[Available records]:
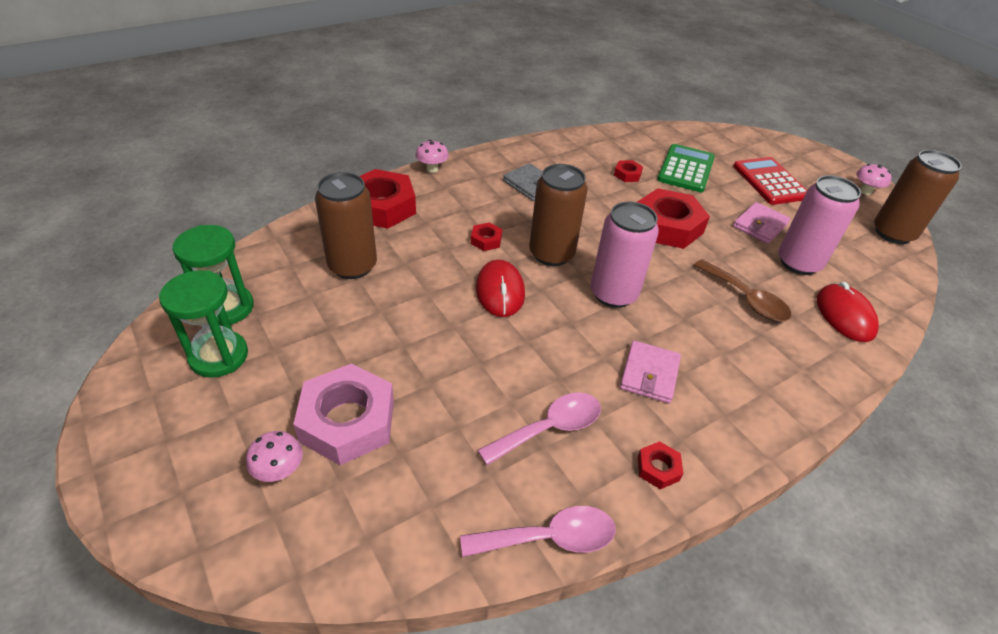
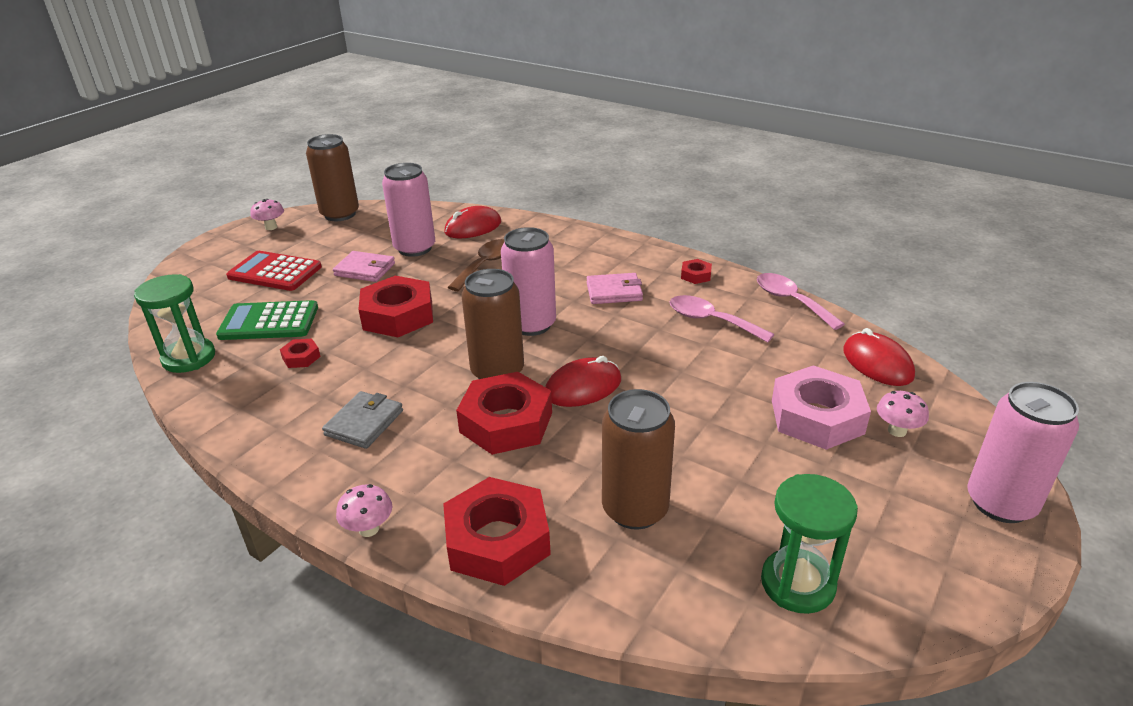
camera: 110 degrees left, 10 degrees down
(145, 480) = (1000, 503): none -> pink can
(219, 356) = (856, 543): green hourglass -> green hourglass (189, 358)
(376, 539) = (877, 363): none -> red mouse
(486, 240) = (506, 422): red nut -> red nut, size x2.23
(770, 181) = (275, 272): red calculator -> red calculator turned 60 degrees clockwise

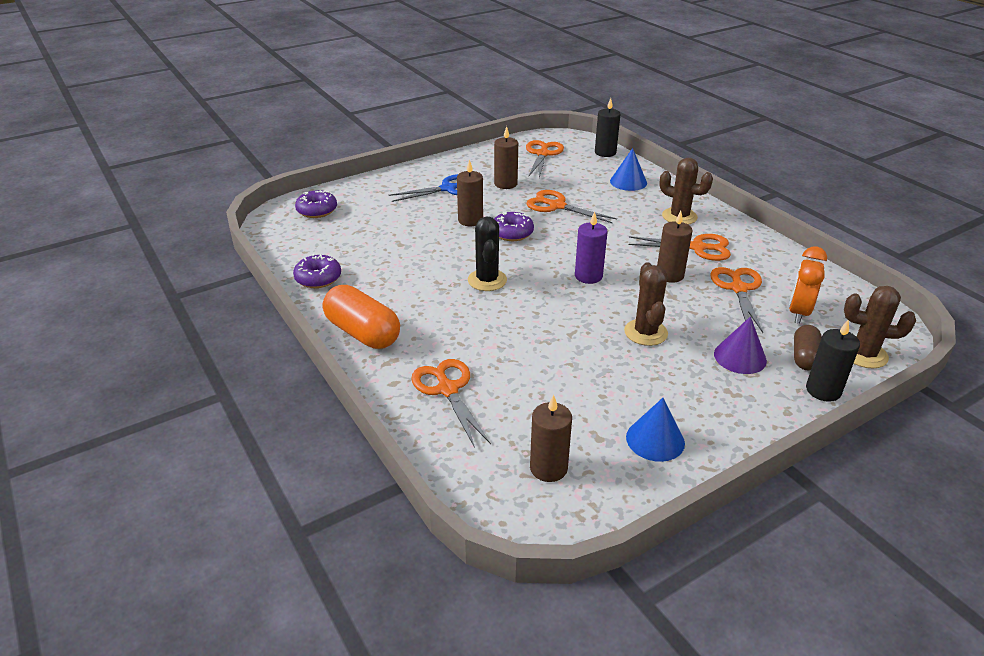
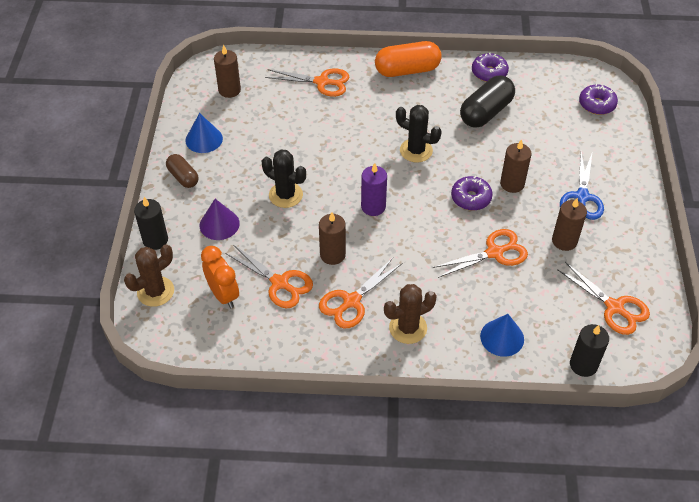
camera: 125 degrees right, 15 degrees up
(387, 261) = (485, 112): none -> black capsule
(645, 332) = (285, 195): brown cactus -> black cactus
(804, 357) = (186, 257): brown capsule -> brown capsule (183, 177)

[What you have to do]:
Pictures do not belong in the copy. Output all of the records exactly.

[Result below]:
camera: 110 degrees left, 10 degrees down
(145, 480) = (1000, 503): none -> pink can
(219, 356) = (856, 543): green hourglass -> green hourglass (189, 358)
(376, 539) = (877, 363): none -> red mouse
(486, 240) = (506, 422): red nut -> red nut, size x2.23
(770, 181) = (275, 272): red calculator -> red calculator turned 60 degrees clockwise

camera: 125 degrees right, 15 degrees up
(387, 261) = (485, 112): none -> black capsule
(645, 332) = (285, 195): brown cactus -> black cactus
(804, 357) = (186, 257): brown capsule -> brown capsule (183, 177)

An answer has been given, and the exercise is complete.